Copy out the entries exactly. Print them in full.
* * * * *
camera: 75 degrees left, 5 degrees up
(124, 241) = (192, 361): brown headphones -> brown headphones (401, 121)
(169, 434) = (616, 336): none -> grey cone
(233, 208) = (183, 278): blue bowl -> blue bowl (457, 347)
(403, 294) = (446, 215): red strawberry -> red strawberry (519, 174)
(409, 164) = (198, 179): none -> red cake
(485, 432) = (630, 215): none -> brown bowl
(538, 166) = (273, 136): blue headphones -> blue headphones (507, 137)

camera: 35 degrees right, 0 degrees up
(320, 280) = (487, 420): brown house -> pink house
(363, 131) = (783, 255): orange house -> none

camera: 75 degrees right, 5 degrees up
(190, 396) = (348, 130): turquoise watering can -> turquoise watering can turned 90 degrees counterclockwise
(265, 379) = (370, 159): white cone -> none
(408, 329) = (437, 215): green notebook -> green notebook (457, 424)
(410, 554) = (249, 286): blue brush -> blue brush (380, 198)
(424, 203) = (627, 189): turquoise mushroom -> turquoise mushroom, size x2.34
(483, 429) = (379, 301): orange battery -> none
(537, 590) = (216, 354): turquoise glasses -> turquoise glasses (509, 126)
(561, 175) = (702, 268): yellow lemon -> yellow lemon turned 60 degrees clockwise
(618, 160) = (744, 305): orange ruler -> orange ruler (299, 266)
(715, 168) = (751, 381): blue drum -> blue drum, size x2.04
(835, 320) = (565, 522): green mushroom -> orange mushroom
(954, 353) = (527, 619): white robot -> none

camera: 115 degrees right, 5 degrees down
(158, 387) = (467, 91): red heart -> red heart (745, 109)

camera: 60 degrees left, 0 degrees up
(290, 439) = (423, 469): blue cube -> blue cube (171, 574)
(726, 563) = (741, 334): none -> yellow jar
* * * * *
== ANSWER TO THIS PROBLEM ==
camera: 75 degrees left, 5 degrees up
(124, 241) = (192, 361): brown headphones -> brown headphones (401, 121)
(169, 434) = (616, 336): none -> grey cone
(233, 208) = (183, 278): blue bowl -> blue bowl (457, 347)
(403, 294) = (446, 215): red strawberry -> red strawberry (519, 174)
(409, 164) = (198, 179): none -> red cake
(485, 432) = (630, 215): none -> brown bowl
(538, 166) = (273, 136): blue headphones -> blue headphones (507, 137)

camera: 35 degrees right, 0 degrees up
(320, 280) = (487, 420): brown house -> pink house
(363, 131) = (783, 255): orange house -> none

camera: 75 degrees right, 5 degrees up
(190, 396) = (348, 130): turquoise watering can -> turquoise watering can turned 90 degrees counterclockwise
(265, 379) = (370, 159): white cone -> none
(408, 329) = (437, 215): green notebook -> green notebook (457, 424)
(410, 554) = (249, 286): blue brush -> blue brush (380, 198)
(424, 203) = (627, 189): turquoise mushroom -> turquoise mushroom, size x2.34
(483, 429) = (379, 301): orange battery -> none
(537, 590) = (216, 354): turquoise glasses -> turquoise glasses (509, 126)
(561, 175) = (702, 268): yellow lemon -> yellow lemon turned 60 degrees clockwise
(618, 160) = (744, 305): orange ruler -> orange ruler (299, 266)
(715, 168) = (751, 381): blue drum -> blue drum, size x2.04
(835, 320) = (565, 522): green mushroom -> orange mushroom
(954, 353) = (527, 619): white robot -> none

camera: 115 degrees right, 5 degrees down
(158, 387) = (467, 91): red heart -> red heart (745, 109)

camera: 60 degrees left, 0 degrees up
(290, 439) = (423, 469): blue cube -> blue cube (171, 574)
(726, 563) = (741, 334): none -> yellow jar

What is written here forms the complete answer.